══ Material provided

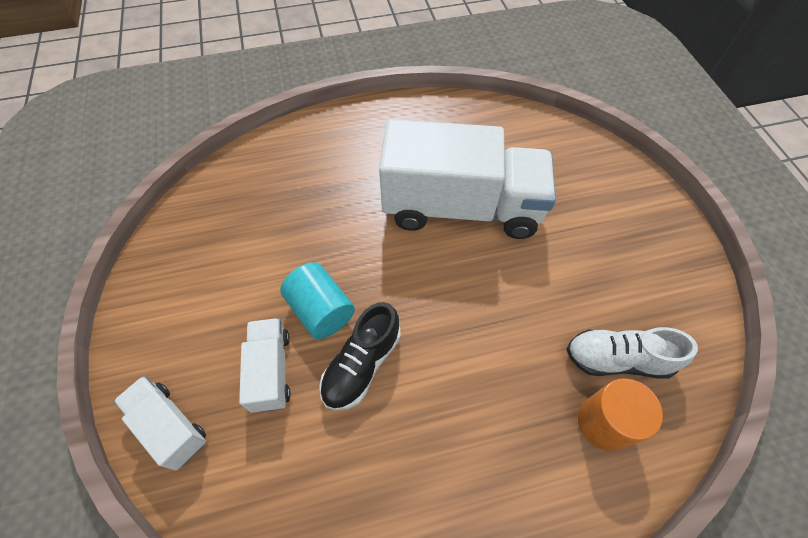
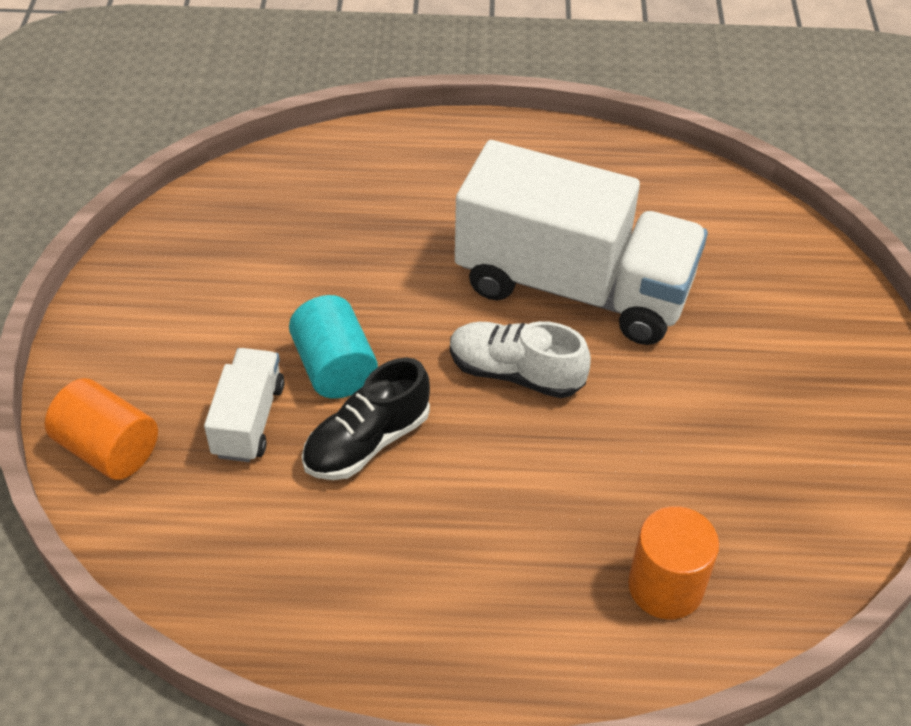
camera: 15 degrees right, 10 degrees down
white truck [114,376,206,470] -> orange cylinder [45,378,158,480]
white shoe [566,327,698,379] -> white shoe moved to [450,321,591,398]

════
══ Material provided

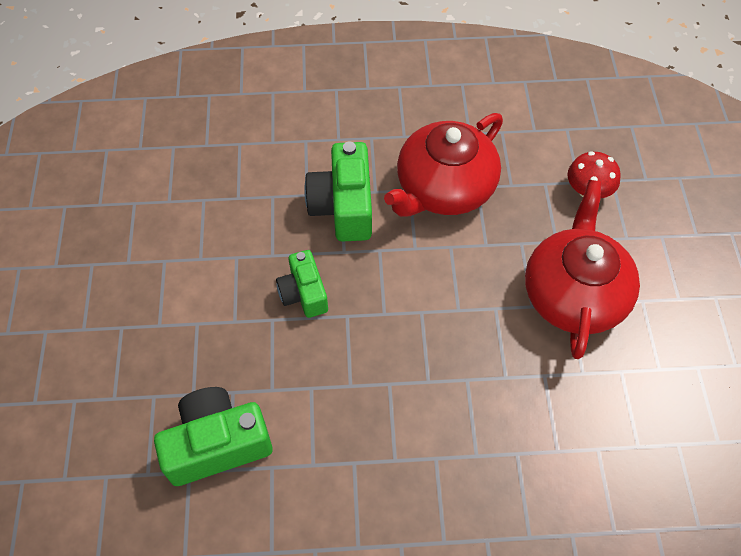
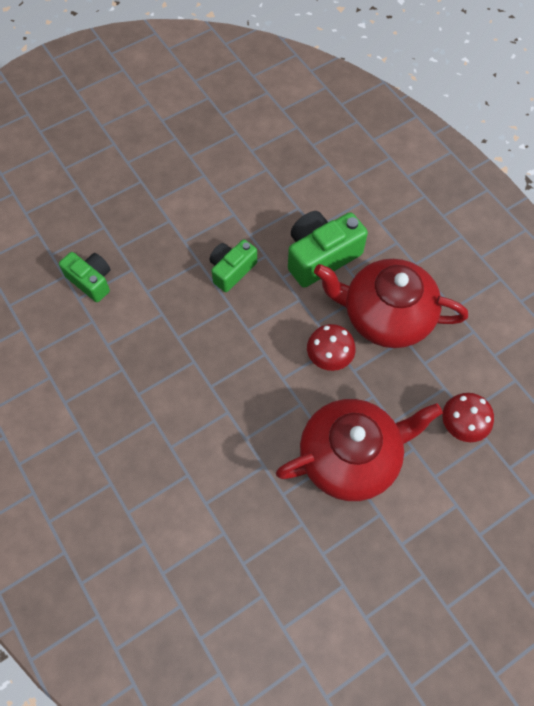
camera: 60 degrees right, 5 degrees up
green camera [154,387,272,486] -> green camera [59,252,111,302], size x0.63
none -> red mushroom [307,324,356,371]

════

## [What to work on]
Find "green camera [154,387,272,486]" in the entries above and copy that whole line exactly, then each line after it through the line that contains "none -> red mushroom [307,324,356,371]".

## [Exercise solution]
green camera [154,387,272,486] -> green camera [59,252,111,302], size x0.63
none -> red mushroom [307,324,356,371]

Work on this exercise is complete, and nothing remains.